**Aim of the task**:
Before you return the lines below, strip out any images and keep every word as written.

**Supplied data**:

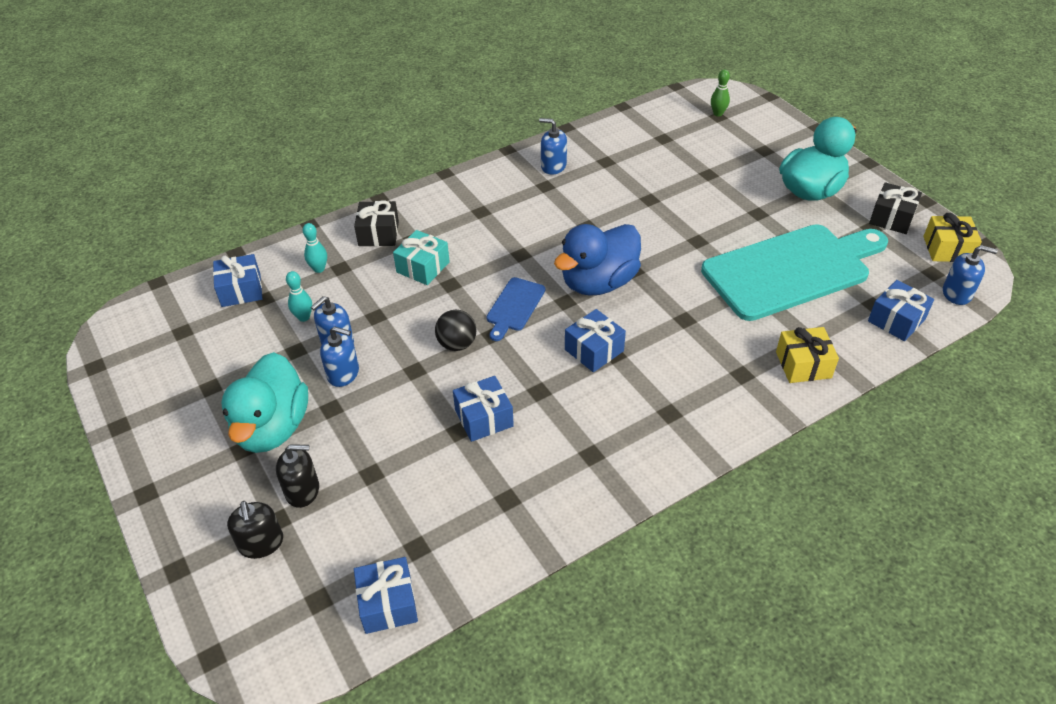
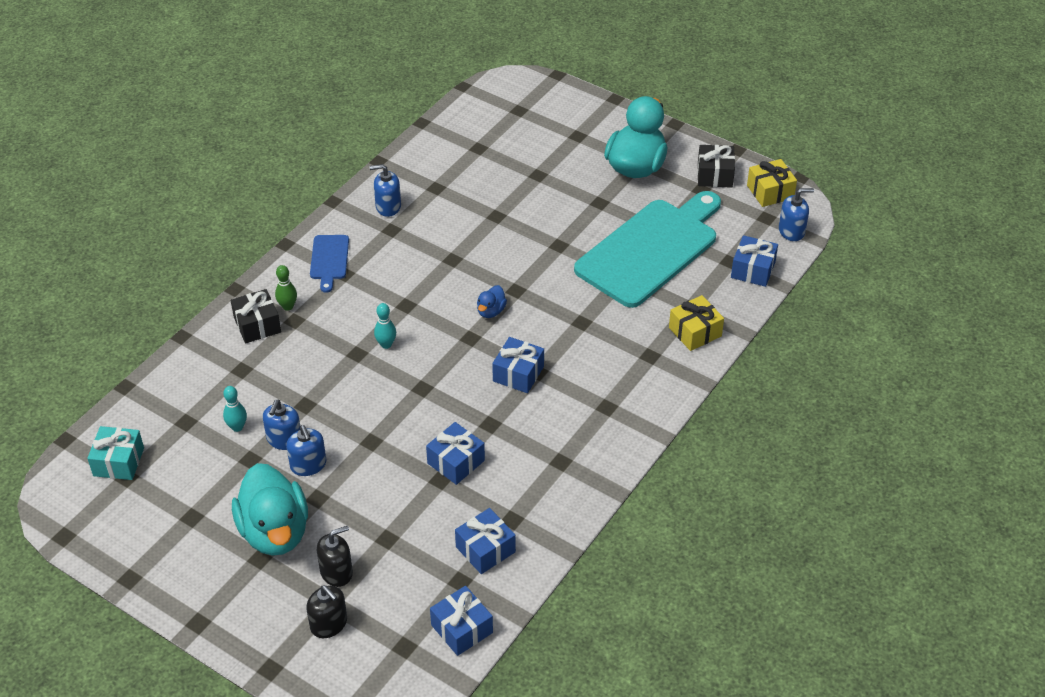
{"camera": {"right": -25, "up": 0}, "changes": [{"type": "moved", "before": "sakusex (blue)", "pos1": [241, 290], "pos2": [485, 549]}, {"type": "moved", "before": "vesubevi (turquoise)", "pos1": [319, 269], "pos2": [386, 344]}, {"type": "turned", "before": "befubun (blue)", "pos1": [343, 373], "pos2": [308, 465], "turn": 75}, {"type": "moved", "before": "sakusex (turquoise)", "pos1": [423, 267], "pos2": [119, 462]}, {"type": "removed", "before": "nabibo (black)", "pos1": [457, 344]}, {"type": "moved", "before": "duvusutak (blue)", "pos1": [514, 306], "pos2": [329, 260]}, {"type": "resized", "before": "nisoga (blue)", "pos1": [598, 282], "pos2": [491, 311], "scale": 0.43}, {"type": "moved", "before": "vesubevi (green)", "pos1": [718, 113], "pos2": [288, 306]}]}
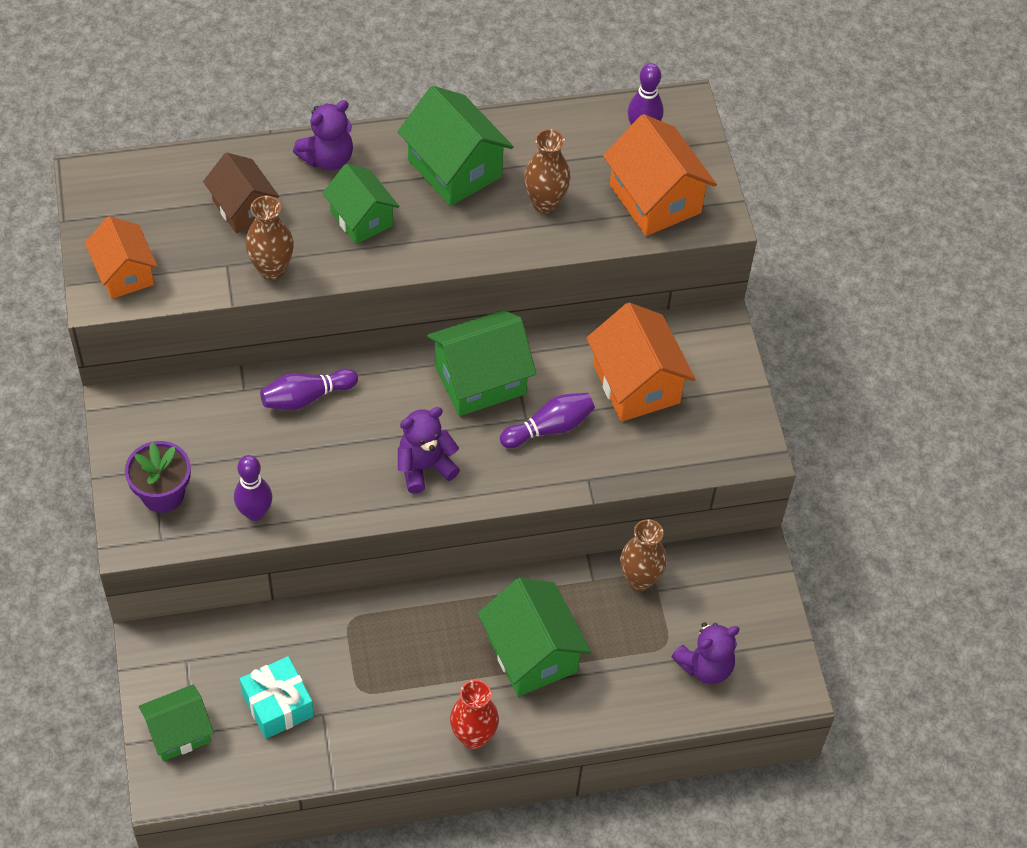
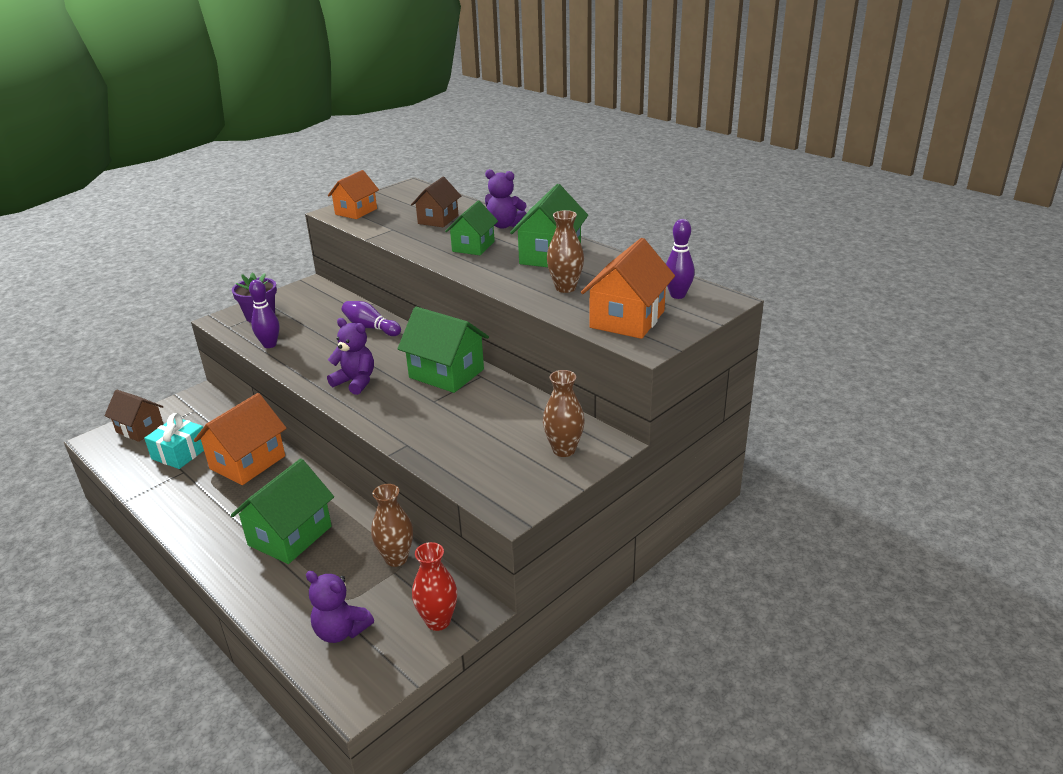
{"camera": {"right": 60, "up": -25}, "changes": [{"type": "recoloured", "before": "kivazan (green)", "after": "kivazan (brown)", "pos1": [179, 732], "pos2": [140, 429]}, {"type": "moved", "before": "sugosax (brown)", "pos1": [272, 269], "pos2": [564, 450]}, {"type": "moved", "before": "sugosax (red)", "pos1": [473, 736], "pos2": [438, 621]}, {"type": "removed", "before": "vesubevi (purple)", "pos1": [550, 428]}, {"type": "moved", "before": "kivazan (orange)", "pos1": [636, 384], "pos2": [247, 462]}]}
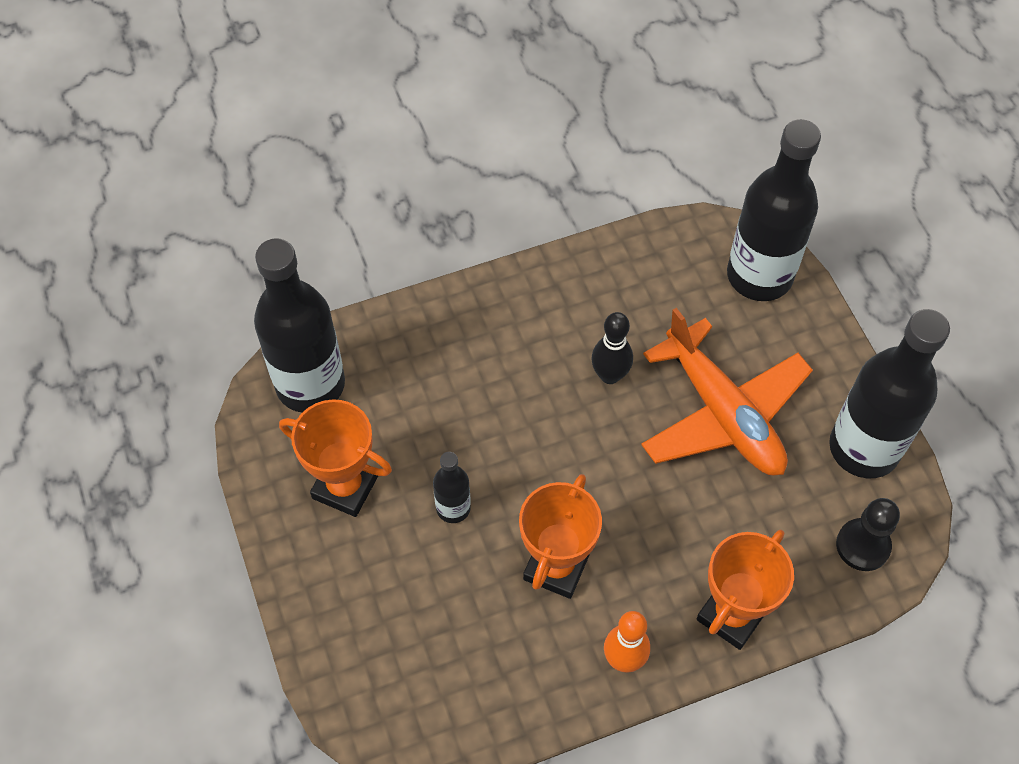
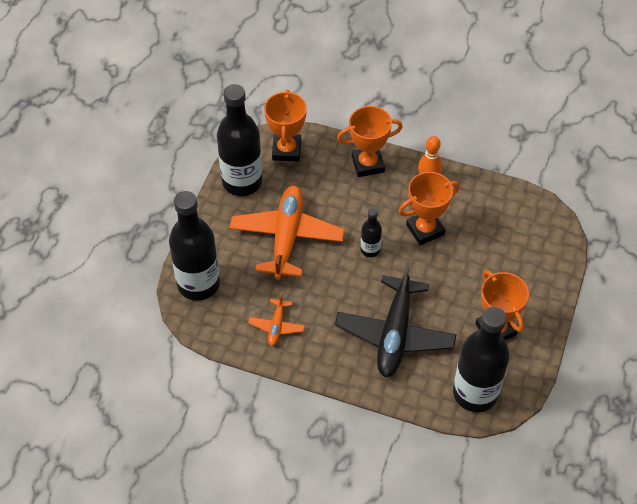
{"camera": {"right": -140, "up": -5}, "changes": [{"type": "moved", "before": "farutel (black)", "pos1": [453, 508], "pos2": [370, 250]}, {"type": "removed", "before": "vesubevi (black)", "pos1": [610, 375]}, {"type": "replaced", "before": "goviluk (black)", "after": "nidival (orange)", "pos1": [863, 545], "pos2": [286, 150]}, {"type": "added", "after": "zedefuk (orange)", "pos2": [276, 326]}, {"type": "added", "after": "zedefuk (black)", "pos2": [395, 334]}]}
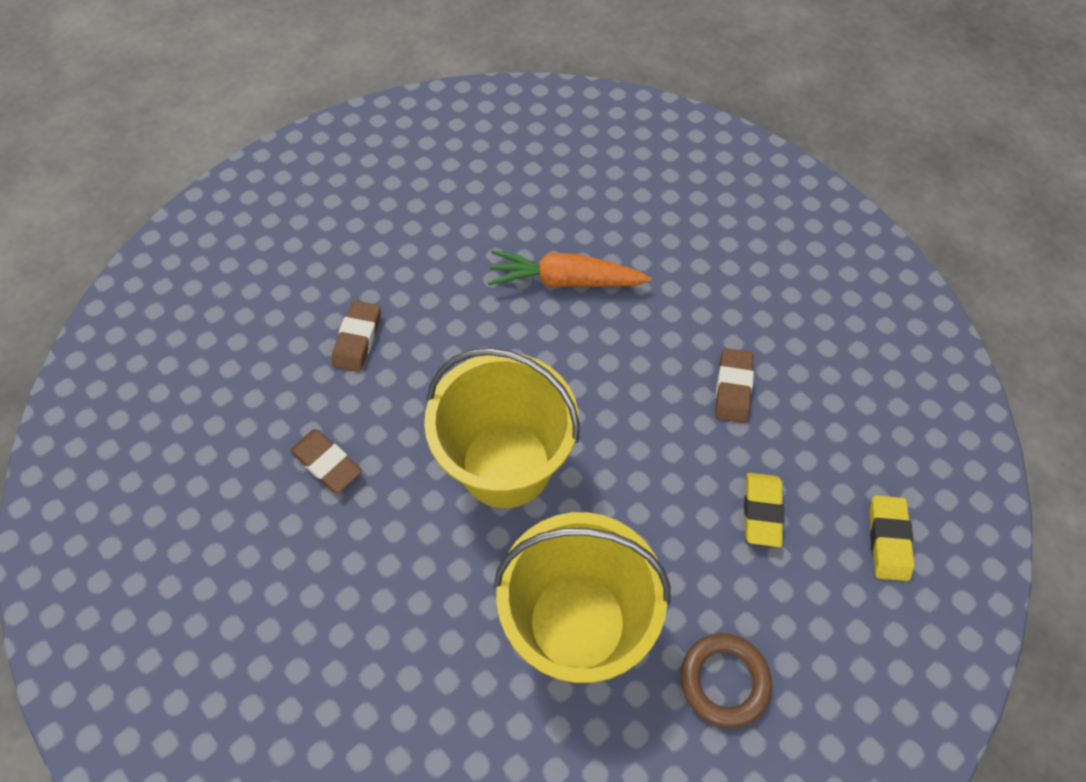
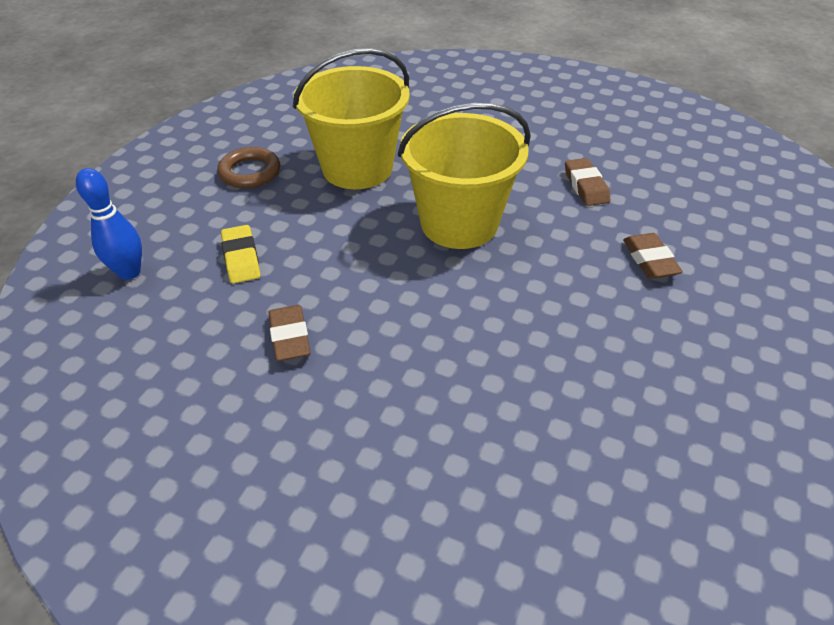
{"camera": {"right": 155, "up": -15}, "changes": [{"type": "turned", "before": "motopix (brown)", "pos1": [327, 463], "pos2": [585, 186], "turn": 60}, {"type": "removed", "before": "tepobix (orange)", "pos1": [564, 281]}, {"type": "replaced", "before": "motopix (yellow)", "after": "vesubevi (blue)", "pos1": [888, 540], "pos2": [129, 272]}]}
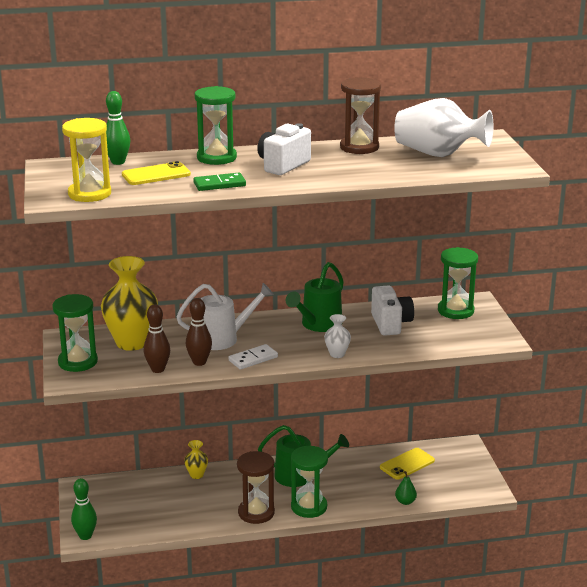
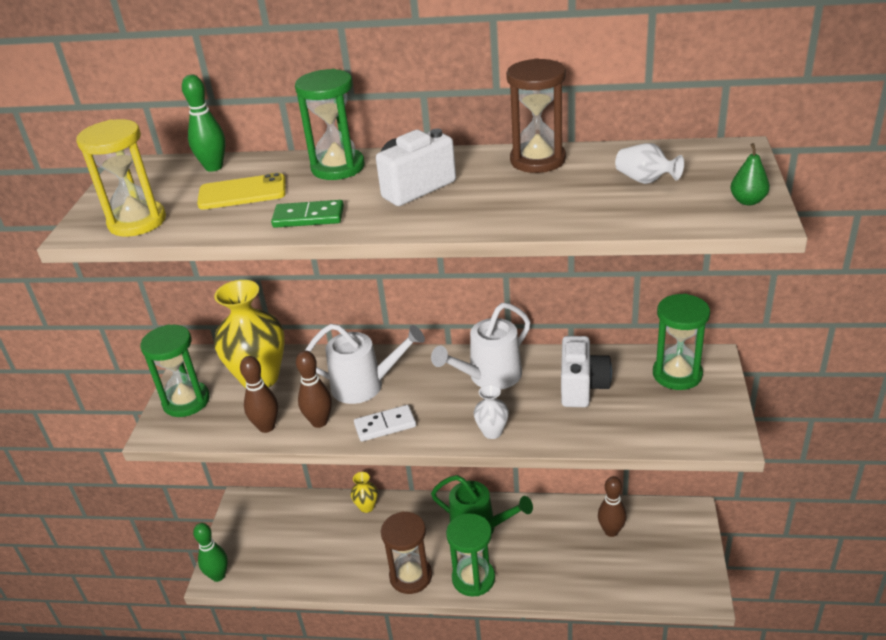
{"camera": {"right": 20, "up": 10}, "changes": [{"type": "recoloured", "before": "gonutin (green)", "after": "gonutin (white)", "pos1": [318, 325], "pos2": [489, 377]}, {"type": "replaced", "before": "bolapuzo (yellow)", "after": "vesubevi (brown)", "pos1": [407, 464], "pos2": [611, 531]}, {"type": "resized", "before": "sugosax (white)", "pos1": [438, 154], "pos2": [645, 180], "scale": 0.46}, {"type": "moved", "before": "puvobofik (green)", "pos1": [405, 502], "pos2": [748, 201]}]}
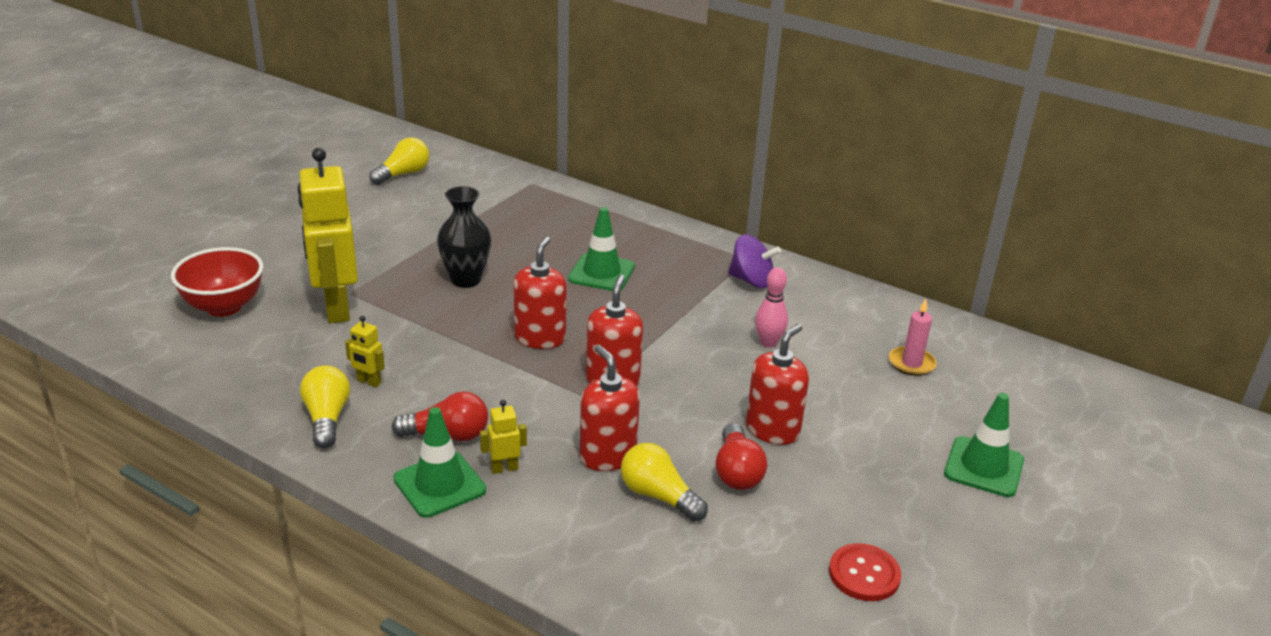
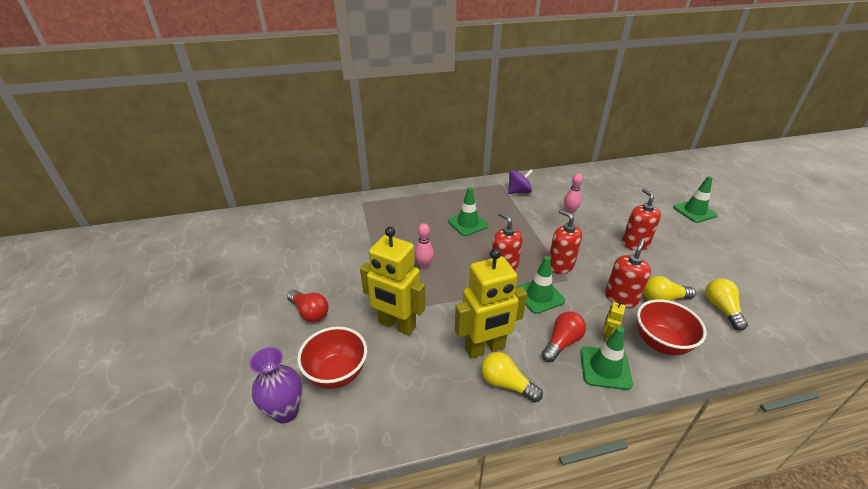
{"camera": {"right": -45, "up": 5}, "changes": [{"type": "resized", "before": "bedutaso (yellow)", "pos1": [368, 382], "pos2": [485, 348], "scale": 2.43}, {"type": "moved", "before": "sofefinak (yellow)", "pos1": [403, 174], "pos2": [721, 309]}, {"type": "replaced", "before": "sugosax (black)", "after": "vesubevi (pink)", "pos1": [466, 280], "pos2": [424, 265]}, {"type": "turned", "before": "befubun (red)", "pos1": [607, 456], "pos2": [621, 298], "turn": 105}, {"type": "moved", "before": "sofefinak (red)", "pos1": [737, 472], "pos2": [310, 312]}, {"type": "removed", "before": "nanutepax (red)", "pos1": [864, 574]}, {"type": "removed", "before": "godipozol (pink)", "pos1": [911, 363]}, {"type": "added", "after": "sugosax (purple)", "pos2": [285, 411]}, {"type": "added", "after": "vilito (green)", "pos2": [539, 296]}, {"type": "added", "after": "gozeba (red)", "pos2": [660, 343]}]}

**Answer to this problem**:
{"camera": {"right": -25, "up": 0}, "changes": [{"type": "moved", "before": "sakusex (blue)", "pos1": [241, 290], "pos2": [485, 549]}, {"type": "moved", "before": "vesubevi (turquoise)", "pos1": [319, 269], "pos2": [386, 344]}, {"type": "turned", "before": "befubun (blue)", "pos1": [343, 373], "pos2": [308, 465], "turn": 75}, {"type": "moved", "before": "sakusex (turquoise)", "pos1": [423, 267], "pos2": [119, 462]}, {"type": "removed", "before": "nabibo (black)", "pos1": [457, 344]}, {"type": "moved", "before": "duvusutak (blue)", "pos1": [514, 306], "pos2": [329, 260]}, {"type": "resized", "before": "nisoga (blue)", "pos1": [598, 282], "pos2": [491, 311], "scale": 0.43}, {"type": "moved", "before": "vesubevi (green)", "pos1": [718, 113], "pos2": [288, 306]}]}
{"camera": {"right": 60, "up": -25}, "changes": [{"type": "recoloured", "before": "kivazan (green)", "after": "kivazan (brown)", "pos1": [179, 732], "pos2": [140, 429]}, {"type": "moved", "before": "sugosax (brown)", "pos1": [272, 269], "pos2": [564, 450]}, {"type": "moved", "before": "sugosax (red)", "pos1": [473, 736], "pos2": [438, 621]}, {"type": "removed", "before": "vesubevi (purple)", "pos1": [550, 428]}, {"type": "moved", "before": "kivazan (orange)", "pos1": [636, 384], "pos2": [247, 462]}]}
{"camera": {"right": -140, "up": -5}, "changes": [{"type": "moved", "before": "farutel (black)", "pos1": [453, 508], "pos2": [370, 250]}, {"type": "removed", "before": "vesubevi (black)", "pos1": [610, 375]}, {"type": "replaced", "before": "goviluk (black)", "after": "nidival (orange)", "pos1": [863, 545], "pos2": [286, 150]}, {"type": "added", "after": "zedefuk (orange)", "pos2": [276, 326]}, {"type": "added", "after": "zedefuk (black)", "pos2": [395, 334]}]}
{"camera": {"right": 155, "up": -15}, "changes": [{"type": "turned", "before": "motopix (brown)", "pos1": [327, 463], "pos2": [585, 186], "turn": 60}, {"type": "removed", "before": "tepobix (orange)", "pos1": [564, 281]}, {"type": "replaced", "before": "motopix (yellow)", "after": "vesubevi (blue)", "pos1": [888, 540], "pos2": [129, 272]}]}
{"camera": {"right": 20, "up": 10}, "changes": [{"type": "recoloured", "before": "gonutin (green)", "after": "gonutin (white)", "pos1": [318, 325], "pos2": [489, 377]}, {"type": "replaced", "before": "bolapuzo (yellow)", "after": "vesubevi (brown)", "pos1": [407, 464], "pos2": [611, 531]}, {"type": "resized", "before": "sugosax (white)", "pos1": [438, 154], "pos2": [645, 180], "scale": 0.46}, {"type": "moved", "before": "puvobofik (green)", "pos1": [405, 502], "pos2": [748, 201]}]}
{"camera": {"right": -45, "up": 5}, "changes": [{"type": "resized", "before": "bedutaso (yellow)", "pos1": [368, 382], "pos2": [485, 348], "scale": 2.43}, {"type": "moved", "before": "sofefinak (yellow)", "pos1": [403, 174], "pos2": [721, 309]}, {"type": "replaced", "before": "sugosax (black)", "after": "vesubevi (pink)", "pos1": [466, 280], "pos2": [424, 265]}, {"type": "turned", "before": "befubun (red)", "pos1": [607, 456], "pos2": [621, 298], "turn": 105}, {"type": "moved", "before": "sofefinak (red)", "pos1": [737, 472], "pos2": [310, 312]}, {"type": "removed", "before": "nanutepax (red)", "pos1": [864, 574]}, {"type": "removed", "before": "godipozol (pink)", "pos1": [911, 363]}, {"type": "added", "after": "sugosax (purple)", "pos2": [285, 411]}, {"type": "added", "after": "vilito (green)", "pos2": [539, 296]}, {"type": "added", "after": "gozeba (red)", "pos2": [660, 343]}]}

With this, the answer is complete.